>>>>>

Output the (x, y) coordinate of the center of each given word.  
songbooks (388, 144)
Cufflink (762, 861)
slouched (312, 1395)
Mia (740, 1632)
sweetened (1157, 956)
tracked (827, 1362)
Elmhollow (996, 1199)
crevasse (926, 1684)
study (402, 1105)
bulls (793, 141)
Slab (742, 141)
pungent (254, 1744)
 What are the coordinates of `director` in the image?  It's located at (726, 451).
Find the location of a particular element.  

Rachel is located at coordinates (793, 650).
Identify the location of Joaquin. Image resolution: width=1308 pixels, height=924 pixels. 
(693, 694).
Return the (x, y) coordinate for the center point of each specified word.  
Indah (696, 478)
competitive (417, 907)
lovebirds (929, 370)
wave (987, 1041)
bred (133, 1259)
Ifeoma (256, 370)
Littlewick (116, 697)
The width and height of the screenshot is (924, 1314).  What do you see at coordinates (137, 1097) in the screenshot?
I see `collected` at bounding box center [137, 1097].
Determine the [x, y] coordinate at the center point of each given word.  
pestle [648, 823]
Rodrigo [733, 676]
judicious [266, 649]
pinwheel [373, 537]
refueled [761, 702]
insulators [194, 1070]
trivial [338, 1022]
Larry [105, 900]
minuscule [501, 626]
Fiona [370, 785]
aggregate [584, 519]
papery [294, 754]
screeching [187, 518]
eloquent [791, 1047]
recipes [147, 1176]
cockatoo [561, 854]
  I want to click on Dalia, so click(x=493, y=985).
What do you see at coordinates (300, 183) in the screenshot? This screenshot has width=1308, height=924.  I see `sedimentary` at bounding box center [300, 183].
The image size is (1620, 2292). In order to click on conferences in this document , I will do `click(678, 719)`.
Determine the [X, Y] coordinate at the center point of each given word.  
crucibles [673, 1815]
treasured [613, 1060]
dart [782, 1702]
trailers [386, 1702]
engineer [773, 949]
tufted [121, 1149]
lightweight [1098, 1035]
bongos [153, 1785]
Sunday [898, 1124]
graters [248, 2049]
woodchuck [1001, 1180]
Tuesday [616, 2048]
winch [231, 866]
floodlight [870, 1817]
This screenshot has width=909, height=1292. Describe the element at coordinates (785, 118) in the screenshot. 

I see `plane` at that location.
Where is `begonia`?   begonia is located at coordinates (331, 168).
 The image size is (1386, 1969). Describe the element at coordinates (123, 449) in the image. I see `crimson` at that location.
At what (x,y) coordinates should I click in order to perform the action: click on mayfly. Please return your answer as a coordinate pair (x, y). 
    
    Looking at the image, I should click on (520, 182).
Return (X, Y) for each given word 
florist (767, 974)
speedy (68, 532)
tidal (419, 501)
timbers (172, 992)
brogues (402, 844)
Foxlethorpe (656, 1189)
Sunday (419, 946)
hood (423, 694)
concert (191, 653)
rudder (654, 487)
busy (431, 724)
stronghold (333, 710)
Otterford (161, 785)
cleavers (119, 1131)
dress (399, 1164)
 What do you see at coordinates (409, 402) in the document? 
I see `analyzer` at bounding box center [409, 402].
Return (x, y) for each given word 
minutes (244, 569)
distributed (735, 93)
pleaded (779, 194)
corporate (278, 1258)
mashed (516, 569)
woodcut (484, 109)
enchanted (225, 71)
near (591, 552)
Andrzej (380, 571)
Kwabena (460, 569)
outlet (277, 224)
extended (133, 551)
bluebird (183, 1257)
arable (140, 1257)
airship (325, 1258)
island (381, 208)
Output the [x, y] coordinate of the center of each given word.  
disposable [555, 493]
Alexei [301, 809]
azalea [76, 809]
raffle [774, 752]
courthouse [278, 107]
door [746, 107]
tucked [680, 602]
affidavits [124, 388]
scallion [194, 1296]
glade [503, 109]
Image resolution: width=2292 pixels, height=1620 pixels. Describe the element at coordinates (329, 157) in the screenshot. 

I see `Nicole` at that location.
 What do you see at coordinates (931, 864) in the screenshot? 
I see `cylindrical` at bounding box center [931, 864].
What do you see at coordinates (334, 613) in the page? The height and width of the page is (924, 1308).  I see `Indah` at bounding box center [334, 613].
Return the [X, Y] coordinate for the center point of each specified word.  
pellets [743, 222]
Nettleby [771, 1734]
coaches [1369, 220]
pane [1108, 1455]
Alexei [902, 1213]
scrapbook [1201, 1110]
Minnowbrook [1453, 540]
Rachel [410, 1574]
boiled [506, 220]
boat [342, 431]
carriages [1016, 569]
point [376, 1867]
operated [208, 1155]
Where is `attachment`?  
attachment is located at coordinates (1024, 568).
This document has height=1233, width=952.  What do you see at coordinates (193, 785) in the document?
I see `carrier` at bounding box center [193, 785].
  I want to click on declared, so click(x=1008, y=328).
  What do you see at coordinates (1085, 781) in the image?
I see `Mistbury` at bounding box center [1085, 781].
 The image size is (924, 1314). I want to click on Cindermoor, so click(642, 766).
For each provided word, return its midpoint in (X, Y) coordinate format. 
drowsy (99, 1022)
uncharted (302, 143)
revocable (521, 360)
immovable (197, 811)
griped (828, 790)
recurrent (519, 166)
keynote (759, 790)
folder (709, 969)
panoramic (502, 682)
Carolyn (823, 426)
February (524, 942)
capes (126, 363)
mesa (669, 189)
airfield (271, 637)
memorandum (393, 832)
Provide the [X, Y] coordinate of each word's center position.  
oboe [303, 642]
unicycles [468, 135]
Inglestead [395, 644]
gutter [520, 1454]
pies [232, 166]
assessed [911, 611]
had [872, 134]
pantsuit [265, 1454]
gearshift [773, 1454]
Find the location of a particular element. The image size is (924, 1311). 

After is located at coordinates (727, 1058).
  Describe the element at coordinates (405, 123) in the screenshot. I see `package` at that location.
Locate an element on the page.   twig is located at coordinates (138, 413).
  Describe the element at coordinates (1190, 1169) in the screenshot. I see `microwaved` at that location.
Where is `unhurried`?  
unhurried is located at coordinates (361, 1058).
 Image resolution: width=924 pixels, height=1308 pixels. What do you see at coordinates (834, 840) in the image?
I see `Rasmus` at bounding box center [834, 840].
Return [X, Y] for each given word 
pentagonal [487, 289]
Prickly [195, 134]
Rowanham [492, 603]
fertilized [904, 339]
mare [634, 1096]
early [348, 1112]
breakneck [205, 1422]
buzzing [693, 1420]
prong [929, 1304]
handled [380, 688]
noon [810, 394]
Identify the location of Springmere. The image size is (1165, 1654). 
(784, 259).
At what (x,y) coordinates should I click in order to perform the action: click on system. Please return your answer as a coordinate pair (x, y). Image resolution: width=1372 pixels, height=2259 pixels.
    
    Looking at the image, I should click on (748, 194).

<<<<<

**Goal:**
Extract from the data above each line that contains the word "page", copying every such line in full.

**Written answer:**
What do you see at coordinates (334, 613) in the page? The height and width of the page is (924, 1308).  I see `Indah` at bounding box center [334, 613].
Locate an element on the page.   twig is located at coordinates (138, 413).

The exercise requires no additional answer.